# What is required
Below are some records. Print exactly the lines between the one holding "camera: 25 degrees left, 5 degrees up" and the one holding "(349, 246) = (336, 255): grey tape -> none", inclusive, and nothing else.

# Source records
§ §
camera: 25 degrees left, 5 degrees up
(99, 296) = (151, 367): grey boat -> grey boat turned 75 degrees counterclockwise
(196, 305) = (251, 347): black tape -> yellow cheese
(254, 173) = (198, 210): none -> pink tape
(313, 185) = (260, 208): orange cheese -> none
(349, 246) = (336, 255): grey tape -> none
§ §
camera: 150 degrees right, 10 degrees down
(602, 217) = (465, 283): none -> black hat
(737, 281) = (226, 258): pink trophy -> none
§ §
# Answer area
camera: 25 degrees left, 5 degrees up
(99, 296) = (151, 367): grey boat -> grey boat turned 75 degrees counterclockwise
(196, 305) = (251, 347): black tape -> yellow cheese
(254, 173) = (198, 210): none -> pink tape
(313, 185) = (260, 208): orange cheese -> none
(349, 246) = (336, 255): grey tape -> none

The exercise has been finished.